▶ Description of the task
Records follow. Print exactly the lines from the one that has "pink capsule: 5 -> 7" through the one that has "pink pot: 2 -> 1", inclusive, and omit the pictures.

(Materials provided Opens)

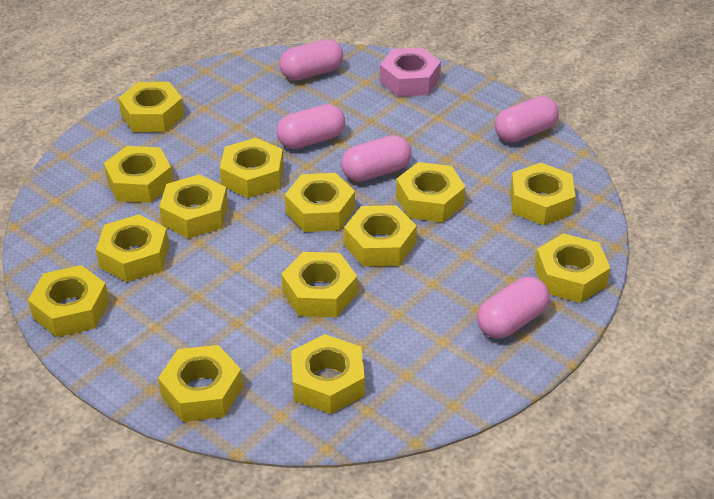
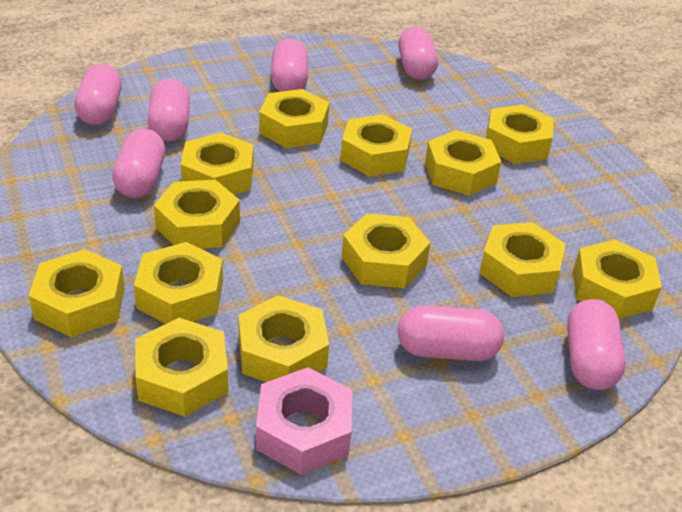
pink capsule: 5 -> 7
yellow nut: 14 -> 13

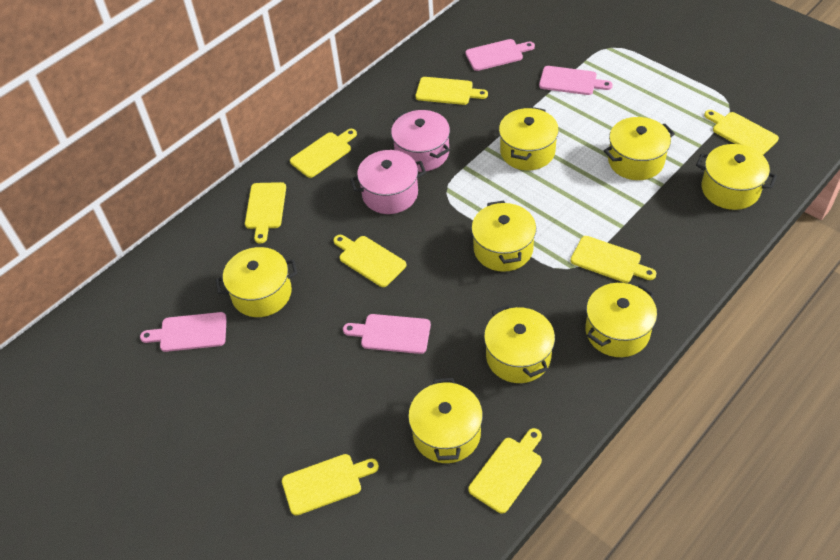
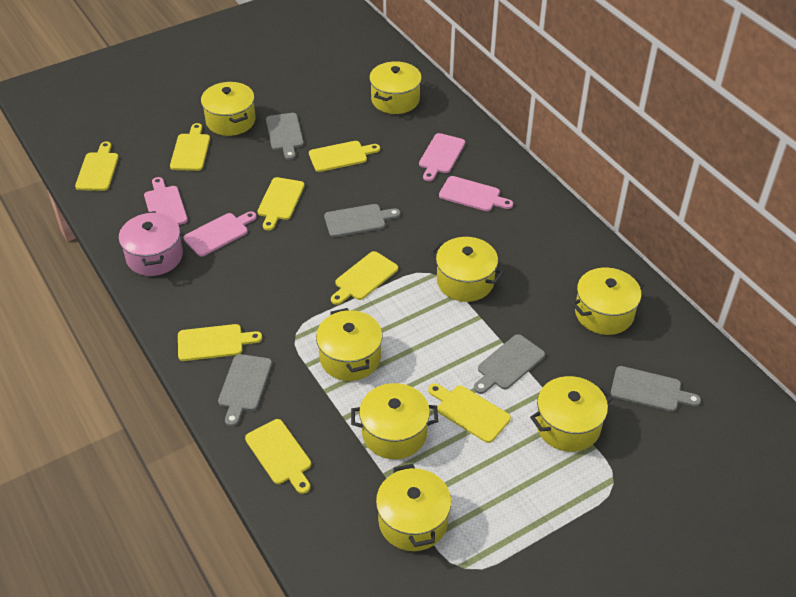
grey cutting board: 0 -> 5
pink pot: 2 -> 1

(Materials provided Closes)
(Materials provided Opens)

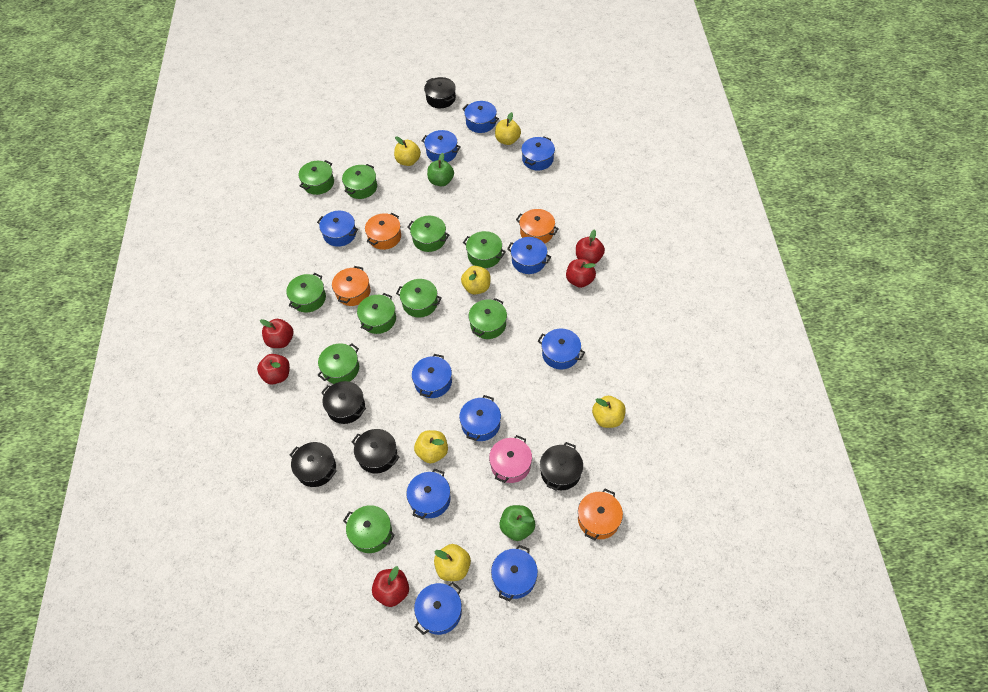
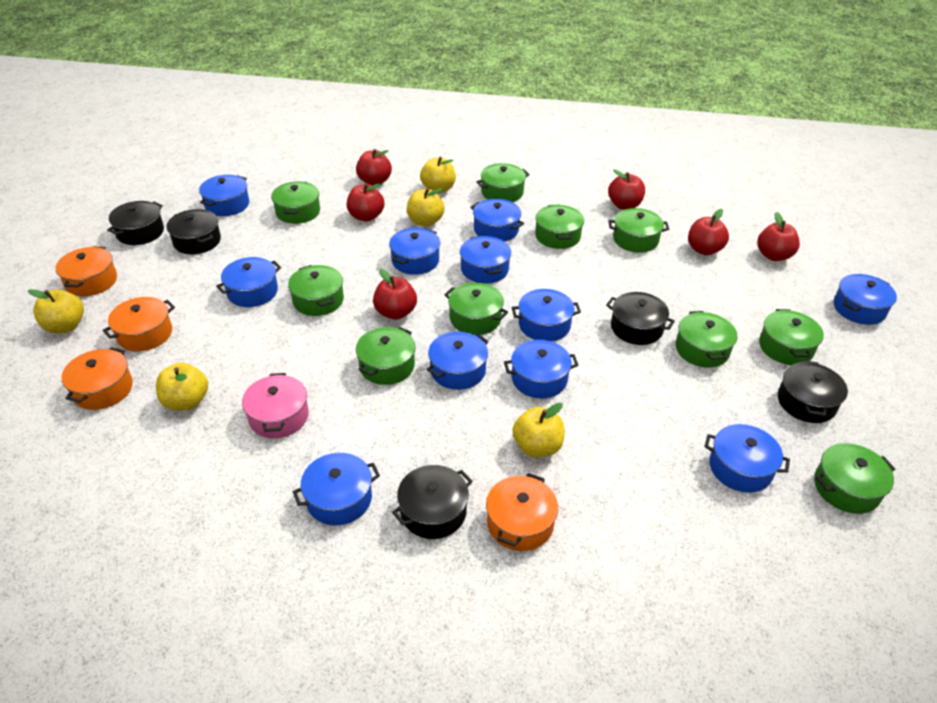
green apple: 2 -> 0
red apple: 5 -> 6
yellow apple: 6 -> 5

(Materials provided Closes)

▶ Solution to this exercise
pink capsule: 5 -> 7
yellow nut: 14 -> 13

grey cutting board: 0 -> 5
pink pot: 2 -> 1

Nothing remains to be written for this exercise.